EXERCISE DIRECTIONS: Each record below should be returned word for word, with no pictures included.

=== DATA EXTRACT ===

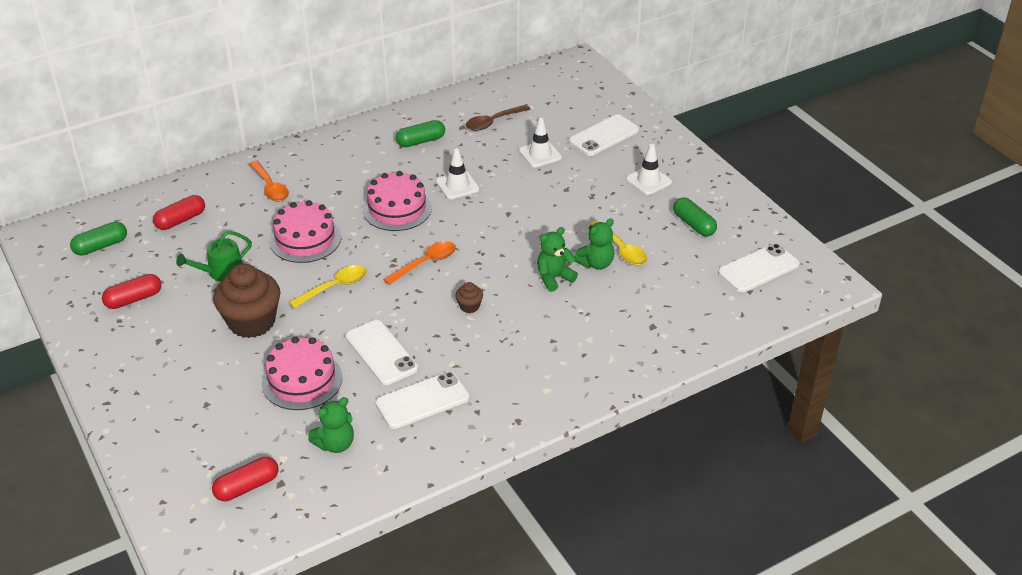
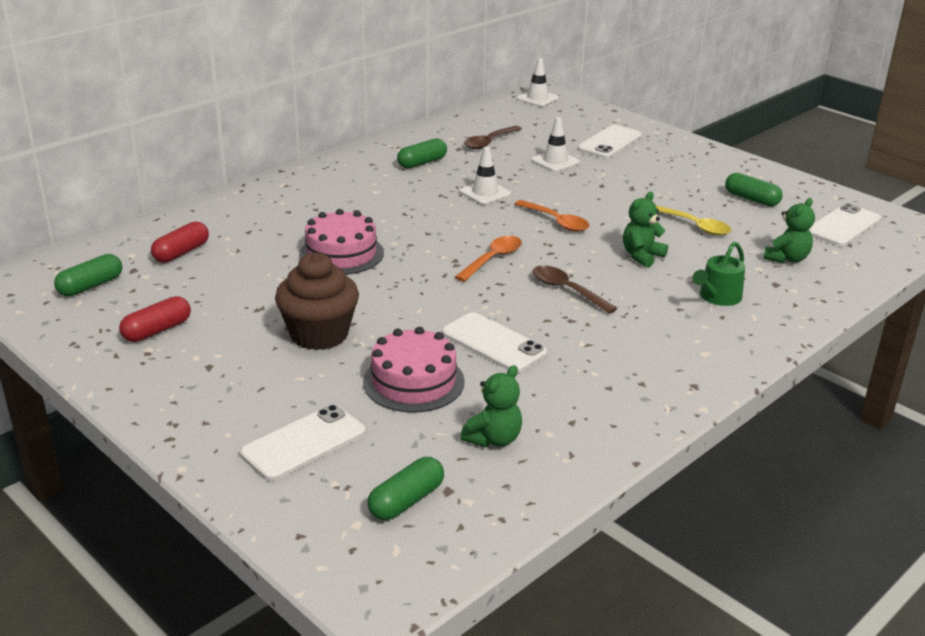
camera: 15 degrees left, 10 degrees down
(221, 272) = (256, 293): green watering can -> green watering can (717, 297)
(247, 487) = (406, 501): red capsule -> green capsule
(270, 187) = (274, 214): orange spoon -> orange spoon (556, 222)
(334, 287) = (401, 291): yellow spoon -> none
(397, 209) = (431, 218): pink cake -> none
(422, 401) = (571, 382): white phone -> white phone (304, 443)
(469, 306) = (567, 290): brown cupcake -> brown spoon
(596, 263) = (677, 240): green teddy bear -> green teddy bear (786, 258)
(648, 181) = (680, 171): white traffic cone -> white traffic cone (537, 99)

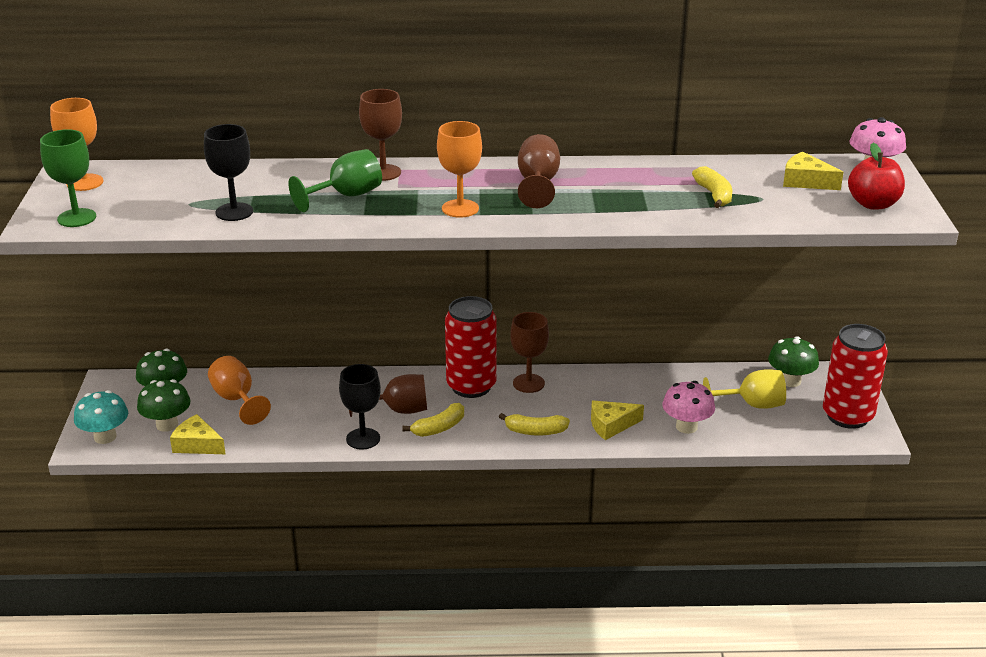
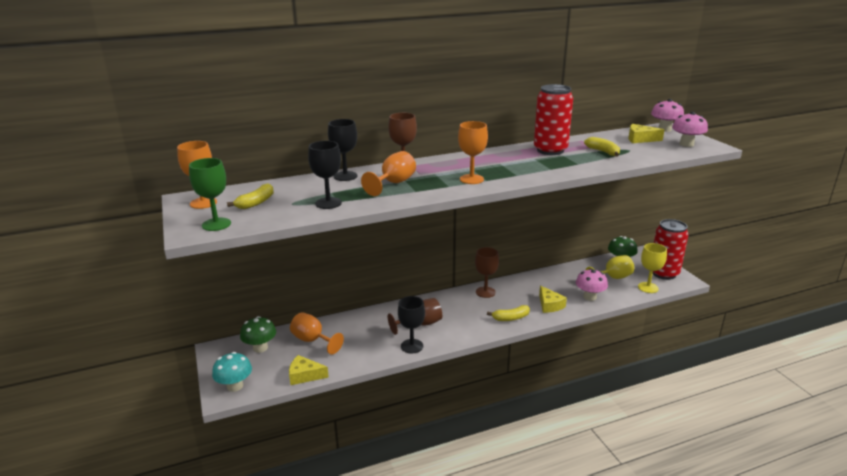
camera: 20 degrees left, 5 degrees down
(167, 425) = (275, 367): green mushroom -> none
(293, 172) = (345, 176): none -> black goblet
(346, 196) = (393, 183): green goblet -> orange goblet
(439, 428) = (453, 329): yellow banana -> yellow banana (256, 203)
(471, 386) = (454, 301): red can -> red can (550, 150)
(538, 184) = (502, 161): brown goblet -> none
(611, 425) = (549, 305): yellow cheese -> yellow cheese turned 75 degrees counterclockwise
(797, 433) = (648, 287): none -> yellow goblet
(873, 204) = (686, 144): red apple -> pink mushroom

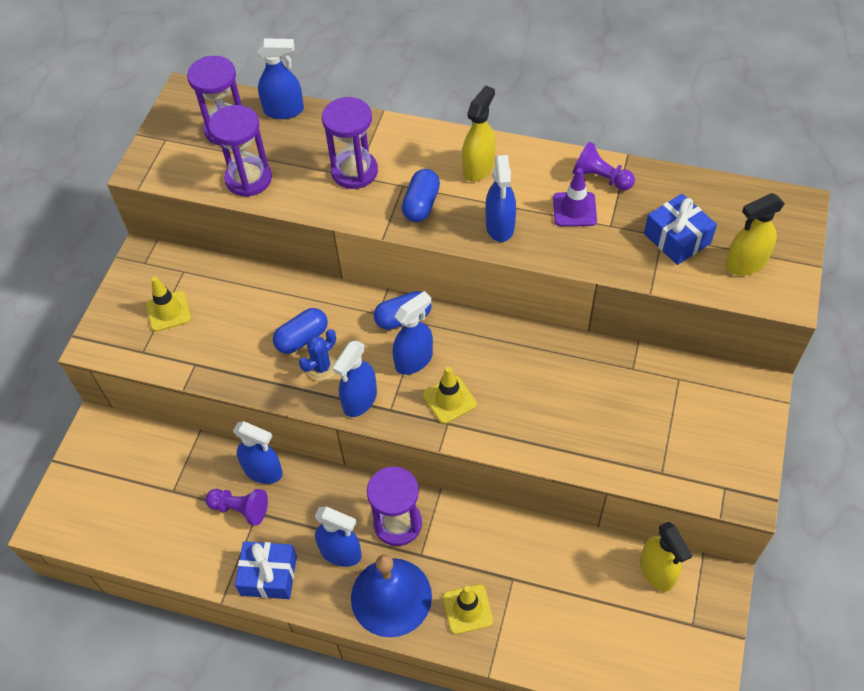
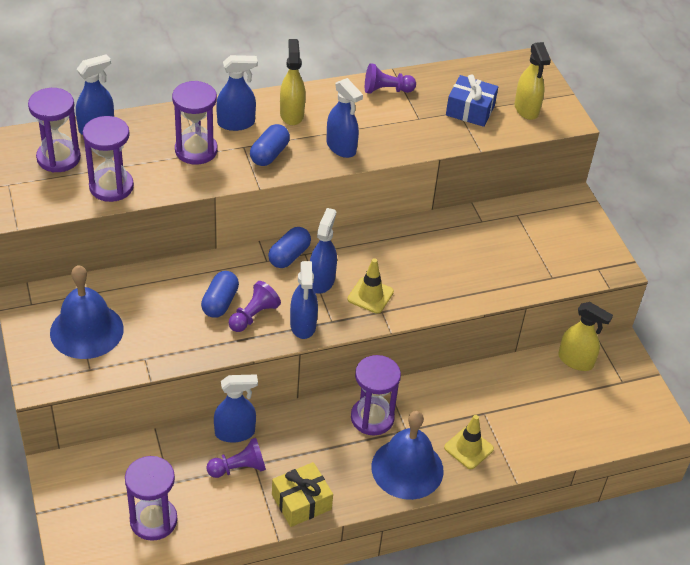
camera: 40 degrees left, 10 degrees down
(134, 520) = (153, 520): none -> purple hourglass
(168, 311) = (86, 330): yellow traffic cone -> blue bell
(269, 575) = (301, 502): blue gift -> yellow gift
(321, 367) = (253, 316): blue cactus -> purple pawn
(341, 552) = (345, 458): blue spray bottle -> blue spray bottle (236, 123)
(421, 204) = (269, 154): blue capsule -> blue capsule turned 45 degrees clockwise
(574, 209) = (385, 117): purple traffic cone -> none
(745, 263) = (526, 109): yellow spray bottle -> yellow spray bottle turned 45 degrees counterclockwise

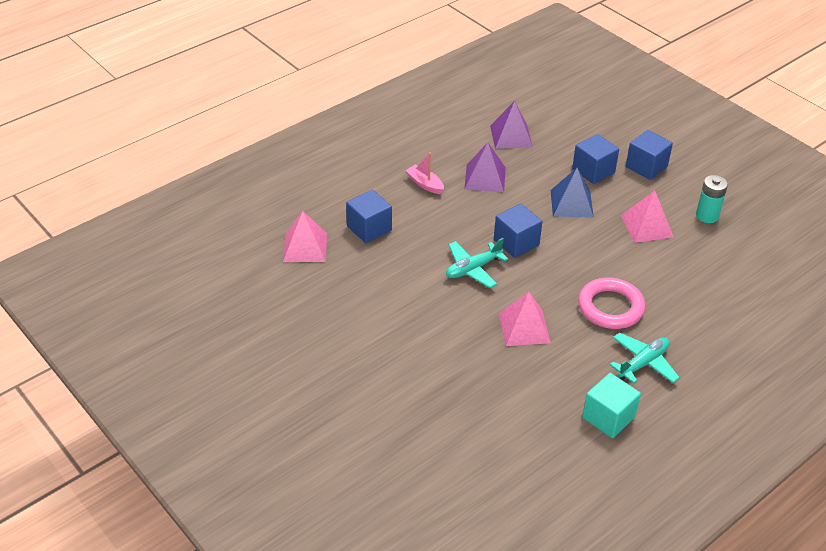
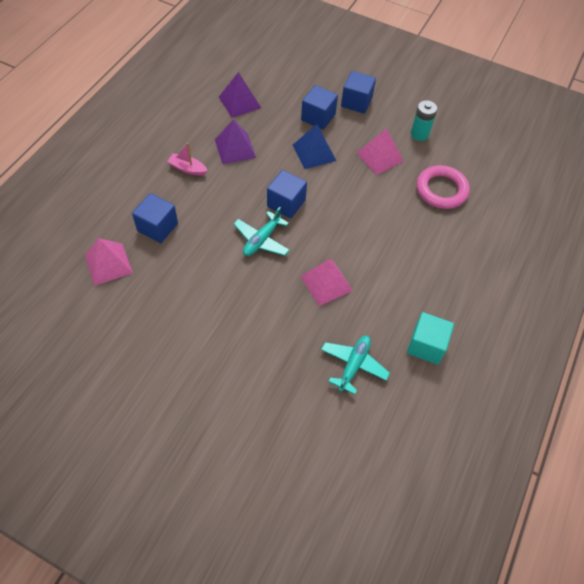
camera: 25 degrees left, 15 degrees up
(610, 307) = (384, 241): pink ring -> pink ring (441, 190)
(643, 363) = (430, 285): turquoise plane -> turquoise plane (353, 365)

===

TASK RESULT:
camera: 15 degrees left, 10 degrees down
(221, 272) = (256, 293): green watering can -> green watering can (717, 297)
(247, 487) = (406, 501): red capsule -> green capsule
(270, 187) = (274, 214): orange spoon -> orange spoon (556, 222)
(334, 287) = (401, 291): yellow spoon -> none
(397, 209) = (431, 218): pink cake -> none
(422, 401) = (571, 382): white phone -> white phone (304, 443)
(469, 306) = (567, 290): brown cupcake -> brown spoon
(596, 263) = (677, 240): green teddy bear -> green teddy bear (786, 258)
(648, 181) = (680, 171): white traffic cone -> white traffic cone (537, 99)

camera: 20 degrees left, 5 degrees down
(167, 425) = (275, 367): green mushroom -> none
(293, 172) = (345, 176): none -> black goblet
(346, 196) = (393, 183): green goblet -> orange goblet
(439, 428) = (453, 329): yellow banana -> yellow banana (256, 203)
(471, 386) = (454, 301): red can -> red can (550, 150)
(538, 184) = (502, 161): brown goblet -> none
(611, 425) = (549, 305): yellow cheese -> yellow cheese turned 75 degrees counterclockwise
(797, 433) = (648, 287): none -> yellow goblet
(873, 204) = (686, 144): red apple -> pink mushroom

camera: 40 degrees left, 10 degrees down
(134, 520) = (153, 520): none -> purple hourglass
(168, 311) = (86, 330): yellow traffic cone -> blue bell
(269, 575) = (301, 502): blue gift -> yellow gift
(321, 367) = (253, 316): blue cactus -> purple pawn
(341, 552) = (345, 458): blue spray bottle -> blue spray bottle (236, 123)
(421, 204) = (269, 154): blue capsule -> blue capsule turned 45 degrees clockwise
(574, 209) = (385, 117): purple traffic cone -> none
(745, 263) = (526, 109): yellow spray bottle -> yellow spray bottle turned 45 degrees counterclockwise

camera: 25 degrees left, 15 degrees up
(610, 307) = (384, 241): pink ring -> pink ring (441, 190)
(643, 363) = (430, 285): turquoise plane -> turquoise plane (353, 365)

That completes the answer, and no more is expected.